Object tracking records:

━━━━━━━━━━

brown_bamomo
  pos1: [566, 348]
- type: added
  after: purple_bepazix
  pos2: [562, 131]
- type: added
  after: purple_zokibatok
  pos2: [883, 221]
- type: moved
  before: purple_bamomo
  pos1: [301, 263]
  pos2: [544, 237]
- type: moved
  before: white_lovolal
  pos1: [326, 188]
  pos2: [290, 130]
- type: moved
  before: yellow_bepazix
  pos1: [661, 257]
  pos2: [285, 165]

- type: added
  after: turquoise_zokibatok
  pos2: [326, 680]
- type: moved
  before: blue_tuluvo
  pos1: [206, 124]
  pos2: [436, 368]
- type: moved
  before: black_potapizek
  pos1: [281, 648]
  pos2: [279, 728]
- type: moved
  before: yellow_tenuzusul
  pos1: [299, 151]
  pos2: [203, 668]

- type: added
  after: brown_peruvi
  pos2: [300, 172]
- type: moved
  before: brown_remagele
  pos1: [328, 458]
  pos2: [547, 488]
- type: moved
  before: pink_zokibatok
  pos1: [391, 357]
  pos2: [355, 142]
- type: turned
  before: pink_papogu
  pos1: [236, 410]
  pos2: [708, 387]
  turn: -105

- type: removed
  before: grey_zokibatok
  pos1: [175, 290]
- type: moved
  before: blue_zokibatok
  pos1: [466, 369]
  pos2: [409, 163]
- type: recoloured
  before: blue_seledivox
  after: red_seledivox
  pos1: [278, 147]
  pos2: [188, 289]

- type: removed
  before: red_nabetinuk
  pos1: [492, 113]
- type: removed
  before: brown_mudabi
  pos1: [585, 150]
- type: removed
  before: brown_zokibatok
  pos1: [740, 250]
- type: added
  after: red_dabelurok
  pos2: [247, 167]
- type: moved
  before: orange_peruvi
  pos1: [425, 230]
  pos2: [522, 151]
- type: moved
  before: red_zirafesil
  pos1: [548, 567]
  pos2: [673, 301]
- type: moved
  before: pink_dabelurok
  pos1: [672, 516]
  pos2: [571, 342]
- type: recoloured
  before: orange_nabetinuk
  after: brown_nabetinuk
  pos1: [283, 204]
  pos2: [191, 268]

━━━━━━━━━━

- **Work instruction**: All of the data above should be transcribed exactly.

- **Reply**:
brown_bamomo
  pos1: [566, 348]
- type: added
  after: purple_bepazix
  pos2: [562, 131]
- type: added
  after: purple_zokibatok
  pos2: [883, 221]
- type: moved
  before: purple_bamomo
  pos1: [301, 263]
  pos2: [544, 237]
- type: moved
  before: white_lovolal
  pos1: [326, 188]
  pos2: [290, 130]
- type: moved
  before: yellow_bepazix
  pos1: [661, 257]
  pos2: [285, 165]

- type: added
  after: turquoise_zokibatok
  pos2: [326, 680]
- type: moved
  before: blue_tuluvo
  pos1: [206, 124]
  pos2: [436, 368]
- type: moved
  before: black_potapizek
  pos1: [281, 648]
  pos2: [279, 728]
- type: moved
  before: yellow_tenuzusul
  pos1: [299, 151]
  pos2: [203, 668]

- type: added
  after: brown_peruvi
  pos2: [300, 172]
- type: moved
  before: brown_remagele
  pos1: [328, 458]
  pos2: [547, 488]
- type: moved
  before: pink_zokibatok
  pos1: [391, 357]
  pos2: [355, 142]
- type: turned
  before: pink_papogu
  pos1: [236, 410]
  pos2: [708, 387]
  turn: -105

- type: removed
  before: grey_zokibatok
  pos1: [175, 290]
- type: moved
  before: blue_zokibatok
  pos1: [466, 369]
  pos2: [409, 163]
- type: recoloured
  before: blue_seledivox
  after: red_seledivox
  pos1: [278, 147]
  pos2: [188, 289]

- type: removed
  before: red_nabetinuk
  pos1: [492, 113]
- type: removed
  before: brown_mudabi
  pos1: [585, 150]
- type: removed
  before: brown_zokibatok
  pos1: [740, 250]
- type: added
  after: red_dabelurok
  pos2: [247, 167]
- type: moved
  before: orange_peruvi
  pos1: [425, 230]
  pos2: [522, 151]
- type: moved
  before: red_zirafesil
  pos1: [548, 567]
  pos2: [673, 301]
- type: moved
  before: pink_dabelurok
  pos1: [672, 516]
  pos2: [571, 342]
- type: recoloured
  before: orange_nabetinuk
  after: brown_nabetinuk
  pos1: [283, 204]
  pos2: [191, 268]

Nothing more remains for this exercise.